• Given records
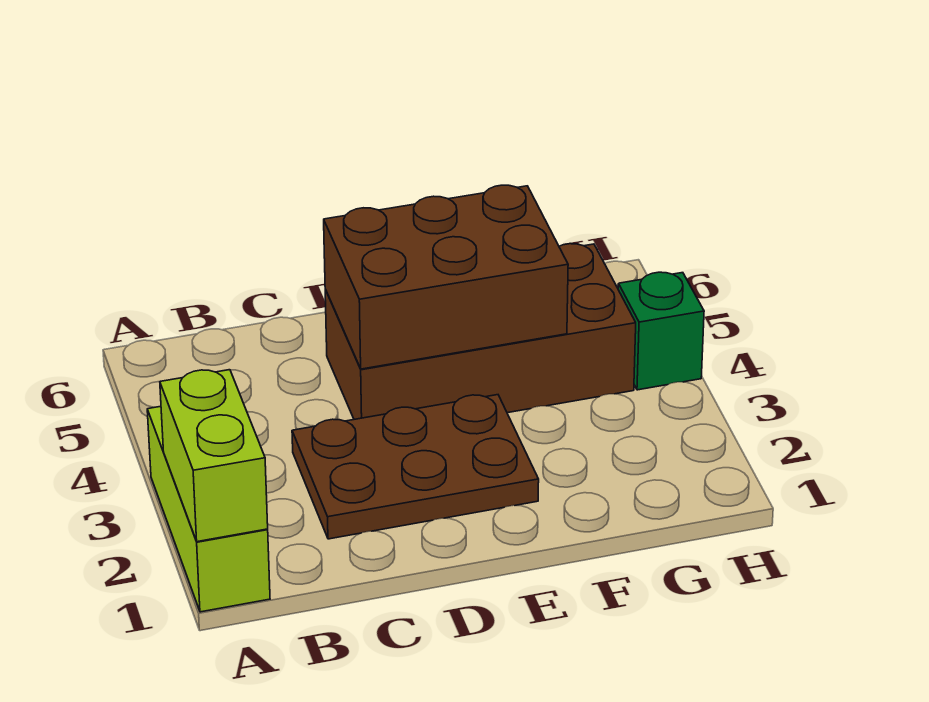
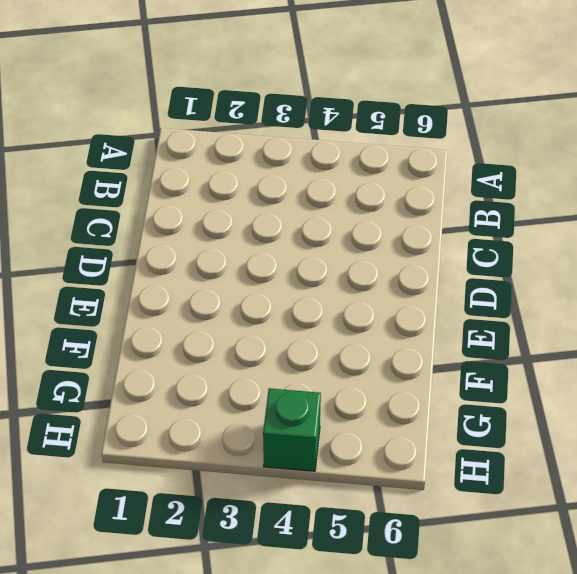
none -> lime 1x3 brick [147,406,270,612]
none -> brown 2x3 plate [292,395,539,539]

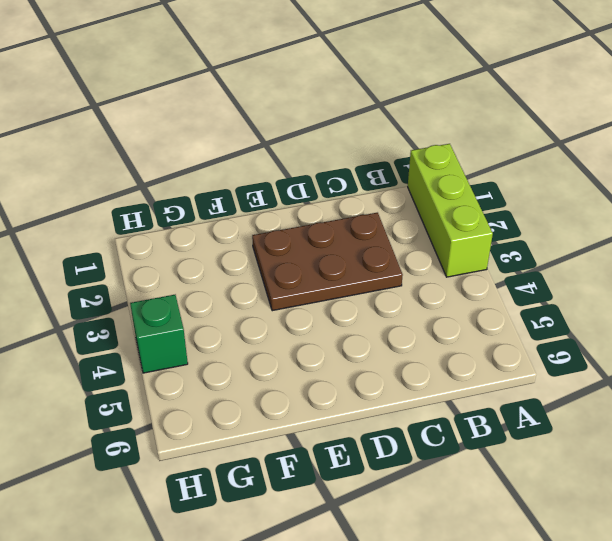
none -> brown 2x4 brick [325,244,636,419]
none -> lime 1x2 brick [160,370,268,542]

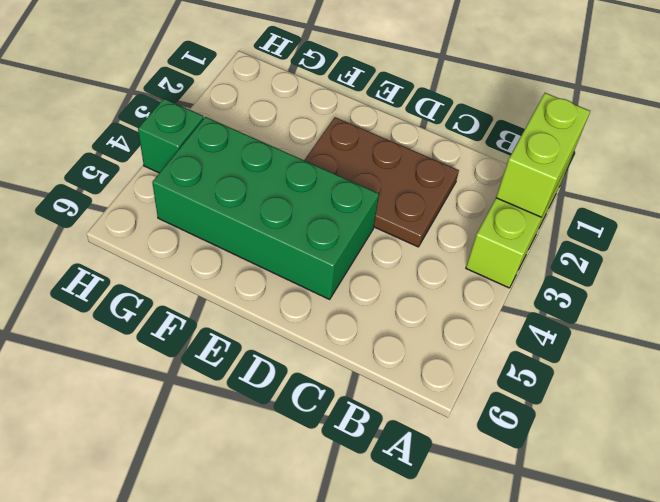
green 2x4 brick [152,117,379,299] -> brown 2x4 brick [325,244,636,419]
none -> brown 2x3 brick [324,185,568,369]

• Your instructions
Retype the lines exactly. Begin at the one that holds "none -> lime 1x2 brick [160,370,268,542]", stop at the last line of the entries above, and drop the pictures.

• Answer to this exercise
none -> lime 1x2 brick [160,370,268,542]

green 2x4 brick [152,117,379,299] -> brown 2x4 brick [325,244,636,419]
none -> brown 2x3 brick [324,185,568,369]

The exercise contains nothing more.